EXERCISE GOAL: Please repeat the lines below exactly. Begin with the line containing "BlackMushroom (no. 1 from left), x2.07" and go on through the line containing "WhiteStrawberry (no. 3 from left) => nothing".

RECORDS TO PROCESS:
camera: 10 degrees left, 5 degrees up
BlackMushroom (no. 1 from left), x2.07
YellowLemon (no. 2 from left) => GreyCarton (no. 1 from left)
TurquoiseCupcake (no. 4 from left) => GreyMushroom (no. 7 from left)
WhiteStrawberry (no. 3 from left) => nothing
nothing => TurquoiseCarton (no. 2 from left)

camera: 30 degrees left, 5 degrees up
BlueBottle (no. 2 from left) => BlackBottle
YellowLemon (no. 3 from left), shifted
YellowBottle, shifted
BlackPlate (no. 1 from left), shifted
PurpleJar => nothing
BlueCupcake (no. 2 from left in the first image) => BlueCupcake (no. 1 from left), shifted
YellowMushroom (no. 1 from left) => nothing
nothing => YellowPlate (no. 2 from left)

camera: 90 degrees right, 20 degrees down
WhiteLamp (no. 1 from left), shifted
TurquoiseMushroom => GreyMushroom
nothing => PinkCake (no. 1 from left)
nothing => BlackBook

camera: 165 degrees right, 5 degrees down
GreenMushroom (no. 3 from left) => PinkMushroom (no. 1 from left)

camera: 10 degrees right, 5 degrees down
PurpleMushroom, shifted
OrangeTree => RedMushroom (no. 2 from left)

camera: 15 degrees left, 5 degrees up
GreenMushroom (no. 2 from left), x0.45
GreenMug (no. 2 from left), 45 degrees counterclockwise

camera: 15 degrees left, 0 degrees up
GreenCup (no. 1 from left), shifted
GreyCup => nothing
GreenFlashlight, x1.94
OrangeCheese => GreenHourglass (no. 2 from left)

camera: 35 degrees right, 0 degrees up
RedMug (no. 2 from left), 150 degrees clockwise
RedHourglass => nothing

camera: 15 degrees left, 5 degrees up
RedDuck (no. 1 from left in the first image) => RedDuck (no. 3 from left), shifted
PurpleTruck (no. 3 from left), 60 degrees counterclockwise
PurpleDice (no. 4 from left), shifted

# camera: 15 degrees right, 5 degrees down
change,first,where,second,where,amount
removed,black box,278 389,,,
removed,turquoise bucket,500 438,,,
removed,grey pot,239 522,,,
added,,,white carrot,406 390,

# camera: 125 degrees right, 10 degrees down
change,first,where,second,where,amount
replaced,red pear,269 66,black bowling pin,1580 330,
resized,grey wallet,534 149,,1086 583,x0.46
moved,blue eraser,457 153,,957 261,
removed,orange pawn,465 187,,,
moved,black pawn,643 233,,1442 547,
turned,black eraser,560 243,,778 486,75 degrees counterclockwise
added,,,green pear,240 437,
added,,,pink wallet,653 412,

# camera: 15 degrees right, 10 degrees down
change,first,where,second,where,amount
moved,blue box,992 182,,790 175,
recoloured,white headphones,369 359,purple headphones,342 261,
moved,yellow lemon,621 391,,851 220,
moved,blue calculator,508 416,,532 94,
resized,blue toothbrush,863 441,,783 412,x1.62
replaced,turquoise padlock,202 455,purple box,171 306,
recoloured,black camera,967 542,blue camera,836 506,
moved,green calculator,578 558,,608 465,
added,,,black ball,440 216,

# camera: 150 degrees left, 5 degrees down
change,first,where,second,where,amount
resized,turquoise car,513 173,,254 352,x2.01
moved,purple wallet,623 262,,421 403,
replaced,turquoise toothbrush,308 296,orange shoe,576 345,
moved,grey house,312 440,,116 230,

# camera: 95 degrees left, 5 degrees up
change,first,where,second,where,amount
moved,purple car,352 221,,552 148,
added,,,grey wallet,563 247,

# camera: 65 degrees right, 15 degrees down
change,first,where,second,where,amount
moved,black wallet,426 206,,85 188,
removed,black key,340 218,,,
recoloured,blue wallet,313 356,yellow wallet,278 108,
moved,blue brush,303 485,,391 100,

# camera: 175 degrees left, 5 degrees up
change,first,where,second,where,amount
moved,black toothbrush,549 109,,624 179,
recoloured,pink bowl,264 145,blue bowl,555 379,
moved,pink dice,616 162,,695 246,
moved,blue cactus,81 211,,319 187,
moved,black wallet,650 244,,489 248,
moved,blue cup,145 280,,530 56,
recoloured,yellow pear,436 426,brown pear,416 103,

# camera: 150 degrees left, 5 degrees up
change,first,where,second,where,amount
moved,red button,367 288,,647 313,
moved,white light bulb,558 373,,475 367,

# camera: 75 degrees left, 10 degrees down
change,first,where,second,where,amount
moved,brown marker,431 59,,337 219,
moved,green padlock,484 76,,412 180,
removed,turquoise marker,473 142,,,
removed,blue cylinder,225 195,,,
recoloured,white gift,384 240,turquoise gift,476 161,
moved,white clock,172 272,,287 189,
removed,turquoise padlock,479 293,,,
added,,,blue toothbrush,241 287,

RESPONSE BELOW:
BlackMushroom (no. 1 from left), x2.07
YellowLemon (no. 2 from left) => GreyCarton (no. 1 from left)
TurquoiseCupcake (no. 4 from left) => GreyMushroom (no. 7 from left)
WhiteStrawberry (no. 3 from left) => nothing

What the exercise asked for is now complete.